-- What you should do --
Leave out the pictures and retype exactly the lines from the line with "none -> lime slope F1:G1 level 2 top G" through the end of the listing below.

Entries supplied Block Start

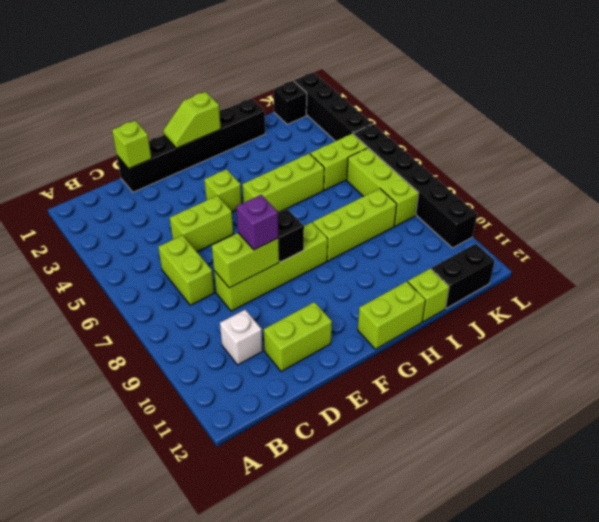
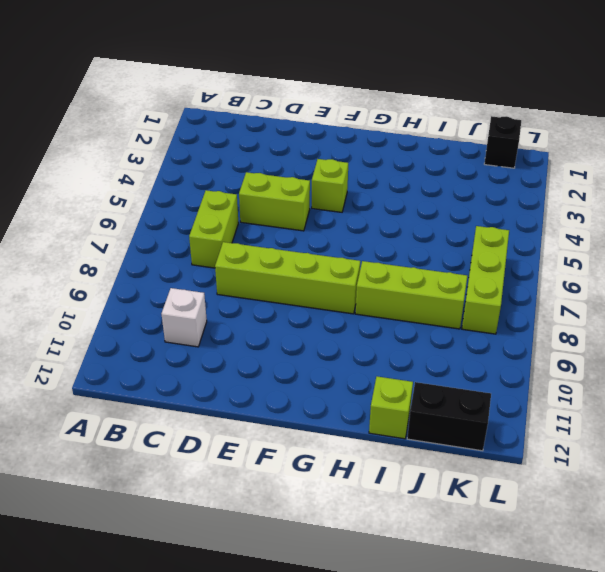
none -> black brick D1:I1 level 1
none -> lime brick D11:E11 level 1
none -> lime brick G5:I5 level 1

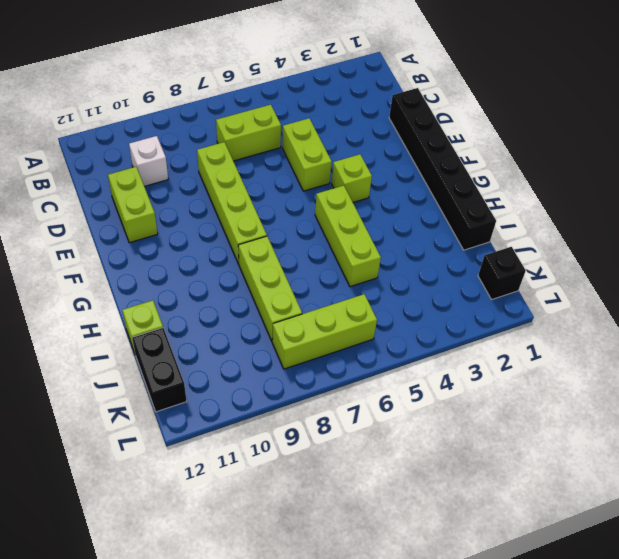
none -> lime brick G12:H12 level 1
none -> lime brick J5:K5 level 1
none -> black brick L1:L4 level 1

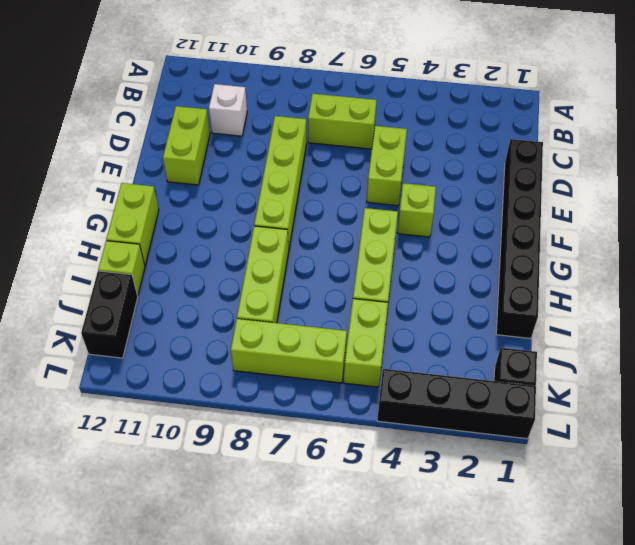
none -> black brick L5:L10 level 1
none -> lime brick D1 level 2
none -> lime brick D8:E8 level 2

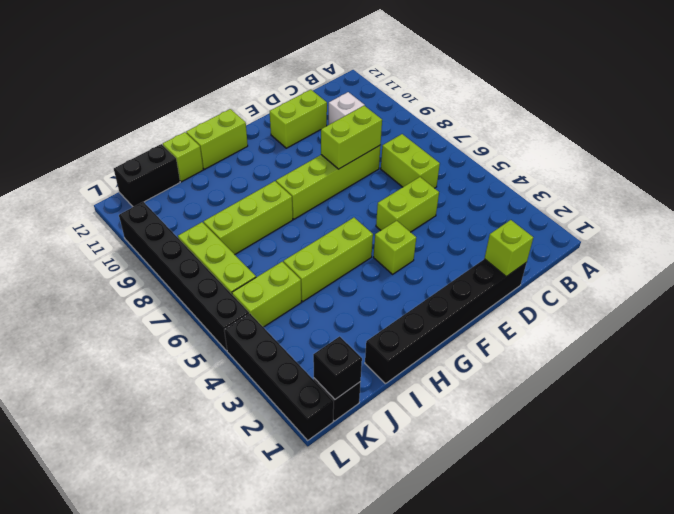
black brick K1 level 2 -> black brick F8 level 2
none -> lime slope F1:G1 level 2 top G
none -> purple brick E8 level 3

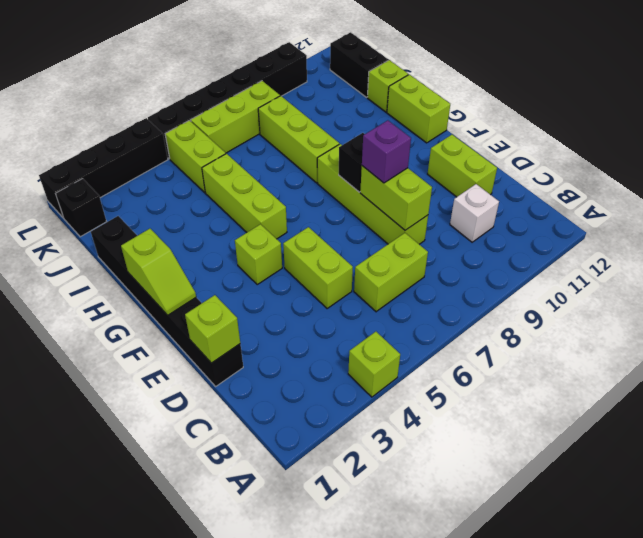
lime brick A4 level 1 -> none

Entries supplied Block End

-- Solution for this problem --
none -> lime slope F1:G1 level 2 top G
none -> purple brick E8 level 3

lime brick A4 level 1 -> none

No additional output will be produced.